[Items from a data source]
-=-=-=-=-
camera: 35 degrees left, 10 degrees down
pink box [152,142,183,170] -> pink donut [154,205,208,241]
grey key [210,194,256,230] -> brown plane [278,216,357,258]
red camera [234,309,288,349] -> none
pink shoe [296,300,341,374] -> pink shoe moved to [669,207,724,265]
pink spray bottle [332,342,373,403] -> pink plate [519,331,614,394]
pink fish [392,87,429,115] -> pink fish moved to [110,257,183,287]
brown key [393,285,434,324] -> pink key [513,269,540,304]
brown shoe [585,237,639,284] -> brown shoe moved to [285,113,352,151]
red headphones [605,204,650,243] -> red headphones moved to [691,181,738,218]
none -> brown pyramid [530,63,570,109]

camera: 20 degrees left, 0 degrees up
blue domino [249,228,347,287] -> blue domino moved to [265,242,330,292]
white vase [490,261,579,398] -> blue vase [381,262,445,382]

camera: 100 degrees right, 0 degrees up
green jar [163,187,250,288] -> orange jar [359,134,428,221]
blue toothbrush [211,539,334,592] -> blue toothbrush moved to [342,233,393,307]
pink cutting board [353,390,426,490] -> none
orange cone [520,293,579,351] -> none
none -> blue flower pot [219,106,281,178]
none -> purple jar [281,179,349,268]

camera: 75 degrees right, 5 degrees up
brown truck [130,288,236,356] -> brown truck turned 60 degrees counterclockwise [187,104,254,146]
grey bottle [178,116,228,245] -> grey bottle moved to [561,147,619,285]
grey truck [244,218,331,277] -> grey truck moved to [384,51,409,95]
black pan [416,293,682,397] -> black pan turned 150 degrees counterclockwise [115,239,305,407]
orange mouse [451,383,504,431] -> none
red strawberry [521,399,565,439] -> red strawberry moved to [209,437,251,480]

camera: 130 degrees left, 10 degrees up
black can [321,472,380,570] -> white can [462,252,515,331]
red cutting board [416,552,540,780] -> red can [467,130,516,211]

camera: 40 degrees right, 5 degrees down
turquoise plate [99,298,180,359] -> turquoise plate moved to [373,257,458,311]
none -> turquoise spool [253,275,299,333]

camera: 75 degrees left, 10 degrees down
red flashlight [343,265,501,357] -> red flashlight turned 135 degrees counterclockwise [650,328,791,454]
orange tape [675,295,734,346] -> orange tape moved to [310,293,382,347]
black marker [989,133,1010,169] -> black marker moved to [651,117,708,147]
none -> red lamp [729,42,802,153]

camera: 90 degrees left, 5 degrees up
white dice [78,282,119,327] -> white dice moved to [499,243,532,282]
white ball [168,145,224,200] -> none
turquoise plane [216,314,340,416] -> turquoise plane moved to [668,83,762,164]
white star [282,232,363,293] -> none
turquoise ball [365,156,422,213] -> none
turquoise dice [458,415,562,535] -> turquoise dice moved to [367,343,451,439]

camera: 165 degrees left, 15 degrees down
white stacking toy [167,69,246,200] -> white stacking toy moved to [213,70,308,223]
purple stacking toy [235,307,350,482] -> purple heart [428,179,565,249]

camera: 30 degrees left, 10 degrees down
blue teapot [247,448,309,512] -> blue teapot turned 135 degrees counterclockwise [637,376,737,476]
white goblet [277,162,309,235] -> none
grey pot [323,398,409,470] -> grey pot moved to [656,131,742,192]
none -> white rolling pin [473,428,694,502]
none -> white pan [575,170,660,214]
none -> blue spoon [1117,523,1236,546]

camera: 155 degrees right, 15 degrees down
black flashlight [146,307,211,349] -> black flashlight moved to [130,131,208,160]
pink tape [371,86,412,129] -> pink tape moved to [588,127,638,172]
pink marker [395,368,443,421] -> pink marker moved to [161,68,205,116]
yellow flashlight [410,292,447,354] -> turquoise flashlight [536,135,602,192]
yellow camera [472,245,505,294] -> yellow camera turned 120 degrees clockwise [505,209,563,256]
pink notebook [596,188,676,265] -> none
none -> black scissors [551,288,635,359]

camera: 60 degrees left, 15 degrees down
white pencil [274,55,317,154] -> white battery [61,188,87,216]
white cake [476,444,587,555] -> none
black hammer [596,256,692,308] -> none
-=-=-=-=-
Every line above should be printed again exactly as it stands.

TASK SOLUTION
camera: 35 degrees left, 10 degrees down
pink box [152,142,183,170] -> pink donut [154,205,208,241]
grey key [210,194,256,230] -> brown plane [278,216,357,258]
red camera [234,309,288,349] -> none
pink shoe [296,300,341,374] -> pink shoe moved to [669,207,724,265]
pink spray bottle [332,342,373,403] -> pink plate [519,331,614,394]
pink fish [392,87,429,115] -> pink fish moved to [110,257,183,287]
brown key [393,285,434,324] -> pink key [513,269,540,304]
brown shoe [585,237,639,284] -> brown shoe moved to [285,113,352,151]
red headphones [605,204,650,243] -> red headphones moved to [691,181,738,218]
none -> brown pyramid [530,63,570,109]

camera: 20 degrees left, 0 degrees up
blue domino [249,228,347,287] -> blue domino moved to [265,242,330,292]
white vase [490,261,579,398] -> blue vase [381,262,445,382]

camera: 100 degrees right, 0 degrees up
green jar [163,187,250,288] -> orange jar [359,134,428,221]
blue toothbrush [211,539,334,592] -> blue toothbrush moved to [342,233,393,307]
pink cutting board [353,390,426,490] -> none
orange cone [520,293,579,351] -> none
none -> blue flower pot [219,106,281,178]
none -> purple jar [281,179,349,268]

camera: 75 degrees right, 5 degrees up
brown truck [130,288,236,356] -> brown truck turned 60 degrees counterclockwise [187,104,254,146]
grey bottle [178,116,228,245] -> grey bottle moved to [561,147,619,285]
grey truck [244,218,331,277] -> grey truck moved to [384,51,409,95]
black pan [416,293,682,397] -> black pan turned 150 degrees counterclockwise [115,239,305,407]
orange mouse [451,383,504,431] -> none
red strawberry [521,399,565,439] -> red strawberry moved to [209,437,251,480]

camera: 130 degrees left, 10 degrees up
black can [321,472,380,570] -> white can [462,252,515,331]
red cutting board [416,552,540,780] -> red can [467,130,516,211]

camera: 40 degrees right, 5 degrees down
turquoise plate [99,298,180,359] -> turquoise plate moved to [373,257,458,311]
none -> turquoise spool [253,275,299,333]

camera: 75 degrees left, 10 degrees down
red flashlight [343,265,501,357] -> red flashlight turned 135 degrees counterclockwise [650,328,791,454]
orange tape [675,295,734,346] -> orange tape moved to [310,293,382,347]
black marker [989,133,1010,169] -> black marker moved to [651,117,708,147]
none -> red lamp [729,42,802,153]

camera: 90 degrees left, 5 degrees up
white dice [78,282,119,327] -> white dice moved to [499,243,532,282]
white ball [168,145,224,200] -> none
turquoise plane [216,314,340,416] -> turquoise plane moved to [668,83,762,164]
white star [282,232,363,293] -> none
turquoise ball [365,156,422,213] -> none
turquoise dice [458,415,562,535] -> turquoise dice moved to [367,343,451,439]

camera: 165 degrees left, 15 degrees down
white stacking toy [167,69,246,200] -> white stacking toy moved to [213,70,308,223]
purple stacking toy [235,307,350,482] -> purple heart [428,179,565,249]

camera: 30 degrees left, 10 degrees down
blue teapot [247,448,309,512] -> blue teapot turned 135 degrees counterclockwise [637,376,737,476]
white goblet [277,162,309,235] -> none
grey pot [323,398,409,470] -> grey pot moved to [656,131,742,192]
none -> white rolling pin [473,428,694,502]
none -> white pan [575,170,660,214]
none -> blue spoon [1117,523,1236,546]

camera: 155 degrees right, 15 degrees down
black flashlight [146,307,211,349] -> black flashlight moved to [130,131,208,160]
pink tape [371,86,412,129] -> pink tape moved to [588,127,638,172]
pink marker [395,368,443,421] -> pink marker moved to [161,68,205,116]
yellow flashlight [410,292,447,354] -> turquoise flashlight [536,135,602,192]
yellow camera [472,245,505,294] -> yellow camera turned 120 degrees clockwise [505,209,563,256]
pink notebook [596,188,676,265] -> none
none -> black scissors [551,288,635,359]

camera: 60 degrees left, 15 degrees down
white pencil [274,55,317,154] -> white battery [61,188,87,216]
white cake [476,444,587,555] -> none
black hammer [596,256,692,308] -> none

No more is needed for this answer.